> [Work instruction]: Find every line below where the string "white" shows up, and copy those lines.

-- Task inputs follows --

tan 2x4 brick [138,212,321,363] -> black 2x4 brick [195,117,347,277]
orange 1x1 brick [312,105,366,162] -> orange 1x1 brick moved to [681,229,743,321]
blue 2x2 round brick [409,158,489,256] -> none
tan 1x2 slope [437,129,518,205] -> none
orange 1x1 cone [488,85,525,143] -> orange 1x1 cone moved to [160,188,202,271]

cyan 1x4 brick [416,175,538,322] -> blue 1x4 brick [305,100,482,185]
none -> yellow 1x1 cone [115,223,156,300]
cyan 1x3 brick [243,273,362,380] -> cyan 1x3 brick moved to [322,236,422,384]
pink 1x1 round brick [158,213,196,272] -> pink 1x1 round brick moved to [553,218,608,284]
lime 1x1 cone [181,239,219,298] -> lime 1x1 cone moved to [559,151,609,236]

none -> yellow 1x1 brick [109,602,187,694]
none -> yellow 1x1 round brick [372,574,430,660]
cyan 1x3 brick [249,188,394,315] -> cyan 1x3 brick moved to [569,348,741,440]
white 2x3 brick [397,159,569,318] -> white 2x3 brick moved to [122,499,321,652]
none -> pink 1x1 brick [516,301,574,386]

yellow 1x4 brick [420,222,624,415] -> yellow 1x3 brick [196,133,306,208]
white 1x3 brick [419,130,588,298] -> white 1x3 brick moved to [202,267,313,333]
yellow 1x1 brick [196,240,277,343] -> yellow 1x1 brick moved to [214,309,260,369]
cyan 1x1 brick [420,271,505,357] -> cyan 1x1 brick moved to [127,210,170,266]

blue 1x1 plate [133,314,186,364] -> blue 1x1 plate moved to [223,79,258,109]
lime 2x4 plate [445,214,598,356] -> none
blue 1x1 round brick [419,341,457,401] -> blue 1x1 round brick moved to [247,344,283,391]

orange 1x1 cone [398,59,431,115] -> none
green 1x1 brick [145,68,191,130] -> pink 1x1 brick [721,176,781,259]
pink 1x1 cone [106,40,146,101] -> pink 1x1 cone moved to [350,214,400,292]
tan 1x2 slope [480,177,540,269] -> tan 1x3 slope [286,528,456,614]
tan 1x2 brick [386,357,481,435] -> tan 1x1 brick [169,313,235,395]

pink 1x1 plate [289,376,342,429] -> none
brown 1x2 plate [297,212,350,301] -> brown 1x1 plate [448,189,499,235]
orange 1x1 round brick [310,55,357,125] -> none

-- Task inputs concluded --

> [Result of the task]:
white 2x3 brick [397,159,569,318] -> white 2x3 brick moved to [122,499,321,652]
white 1x3 brick [419,130,588,298] -> white 1x3 brick moved to [202,267,313,333]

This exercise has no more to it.